● DATA RECORDS
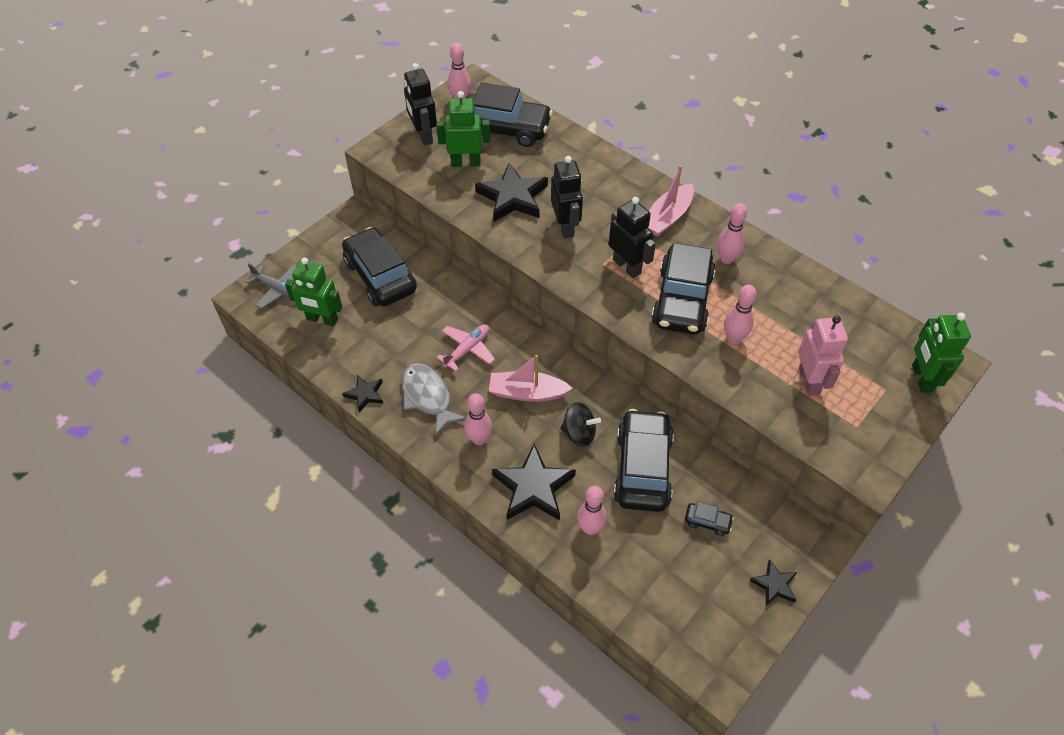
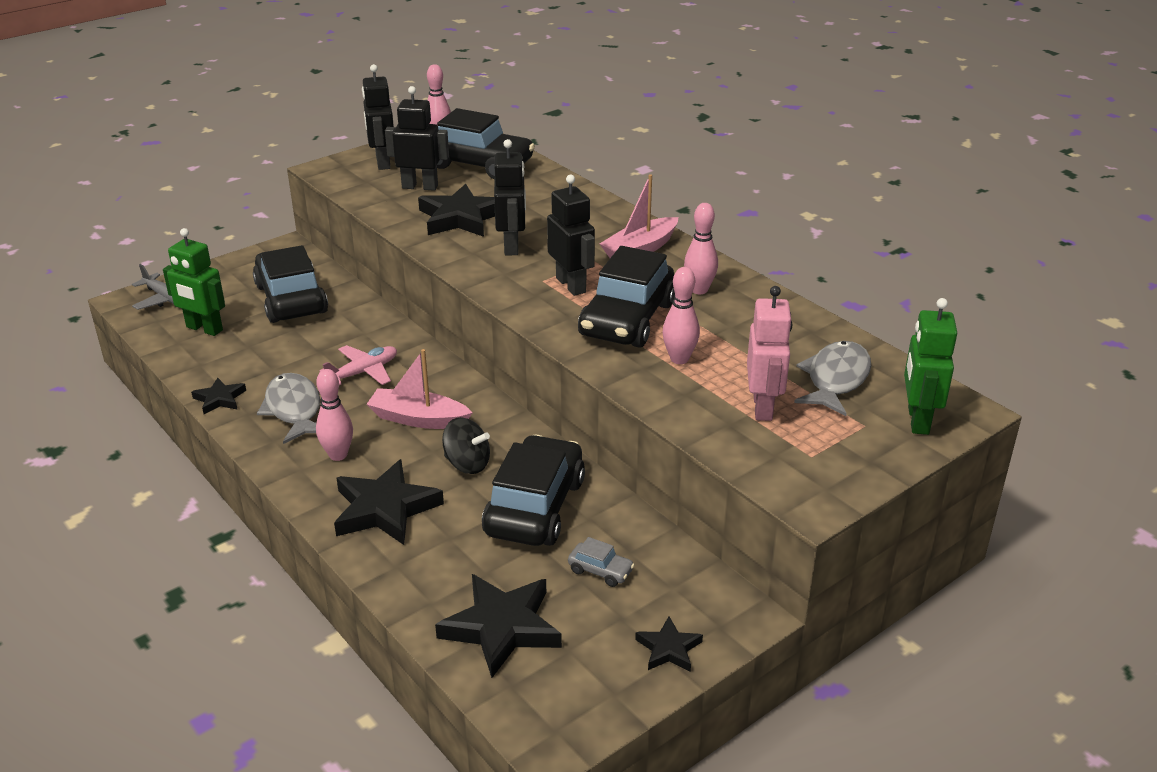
camera: 10 degrees right, 20 degrees down
(466, 163) = (420, 186): green robot -> black robot
(590, 528) = (440, 558): pink bowling pin -> none
(654, 585) = (502, 627): none -> black star
(707, 521) = (600, 571): black car -> grey car
(853, 344) = (835, 379): none -> grey fish

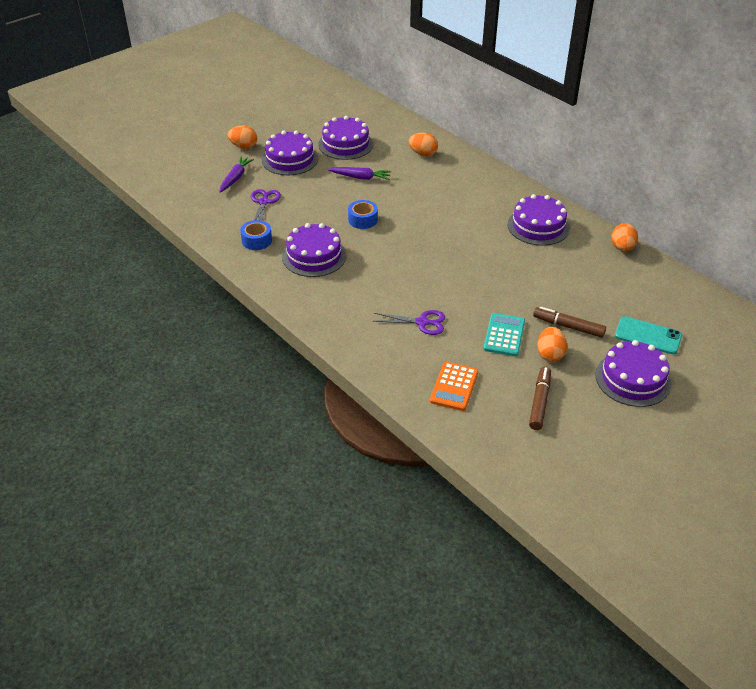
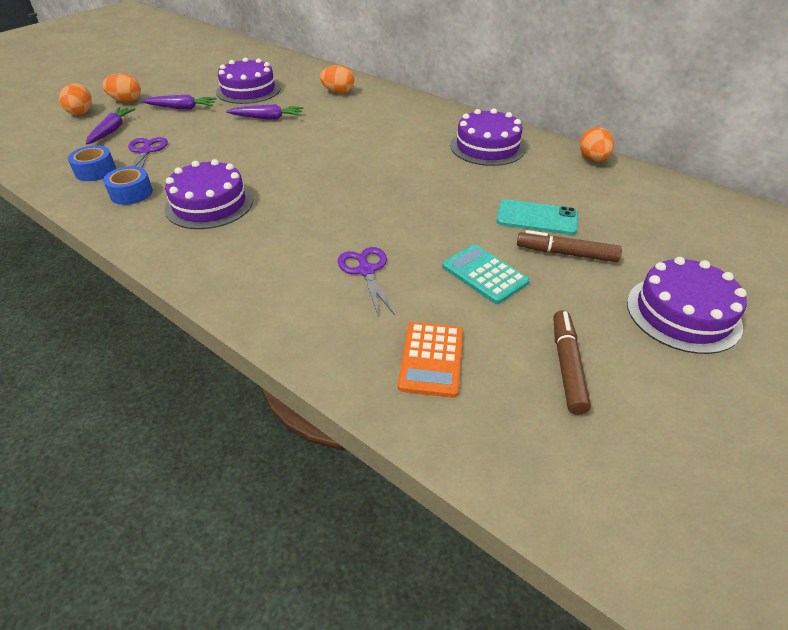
camera: 10 degrees left, 0 degrees up
(290, 159) = (182, 108): purple cake -> purple carrot
(363, 220) = (273, 159): blue tape -> blue tape (95, 171)
(422, 322) = (366, 271): purple scissors -> purple scissors turned 105 degrees counterclockwise
(504, 335) = (484, 274): turquoise calculator -> turquoise calculator turned 45 degrees counterclockwise
(550, 354) = (556, 293): orange egg -> orange egg (81, 112)
(648, 336) = (673, 253): turquoise phone -> turquoise phone (537, 218)

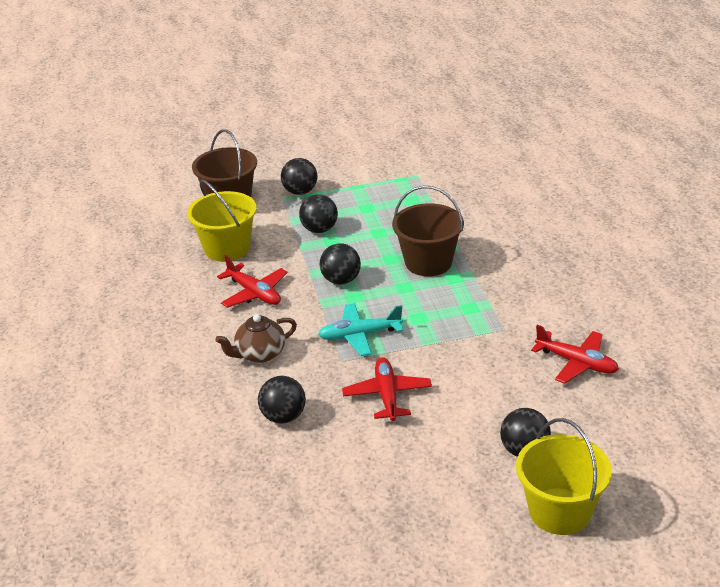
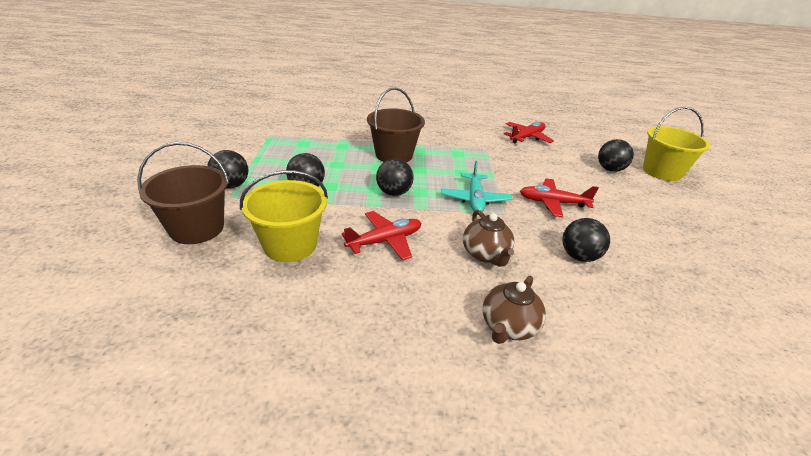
camera: 80 degrees left, 0 degrees up
(167, 376) = (508, 326): none -> brown teapot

● PROMPT
Exactly as they stand, set down the lines from the start of the material through the line with "(290, 159) = (182, 108): purple", both ends included, omitting the pictures.

● RESPONSE TO THIS EXERCISE
camera: 10 degrees right, 20 degrees down
(466, 163) = (420, 186): green robot -> black robot
(590, 528) = (440, 558): pink bowling pin -> none
(654, 585) = (502, 627): none -> black star
(707, 521) = (600, 571): black car -> grey car
(853, 344) = (835, 379): none -> grey fish

camera: 10 degrees left, 0 degrees up
(290, 159) = (182, 108): purple cake -> purple carrot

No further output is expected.